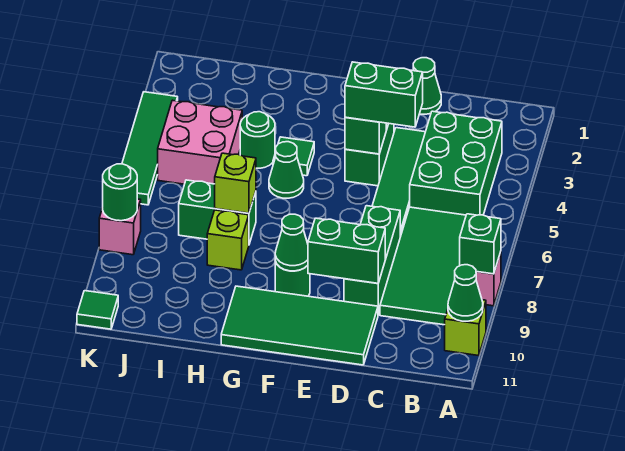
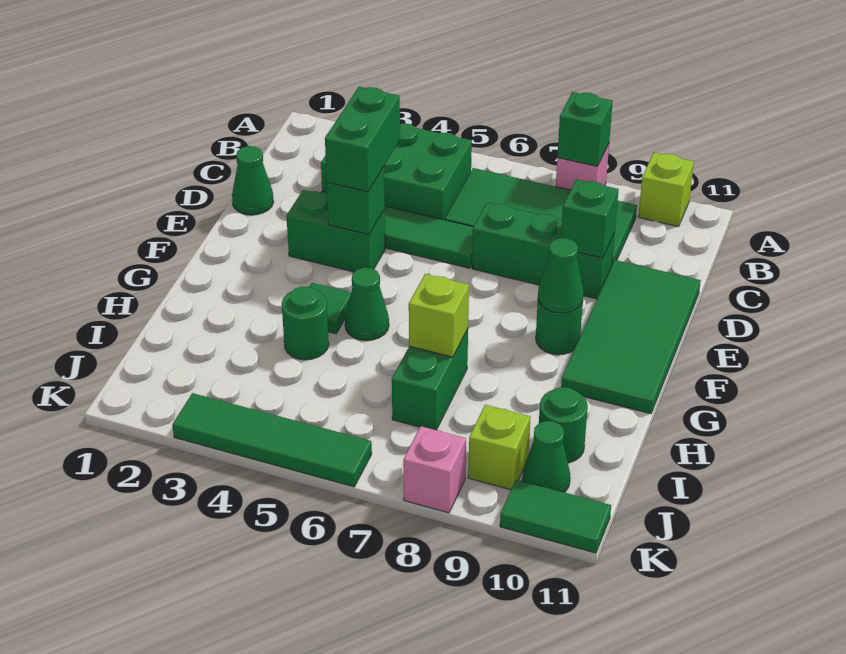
green cone A10 level 2 -> green cone J10 level 1
green brick D9:E9 level 2 -> green brick D9 level 2
lime brick H8 level 1 -> lime brick J9 level 1
pink brick I4:J5 level 1 -> none
green round brick K8 level 2 -> green round brick I10 level 1
green tile K11 level 1 -> green tile K10:K11 level 1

::::::

What needs to be done >> At the line containing "green round brick K8", start transcribing exactly, and continue through the last line of the listing. Stop there and add nothing.

Exercise response >>
green round brick K8 level 2 -> green round brick I10 level 1
green tile K11 level 1 -> green tile K10:K11 level 1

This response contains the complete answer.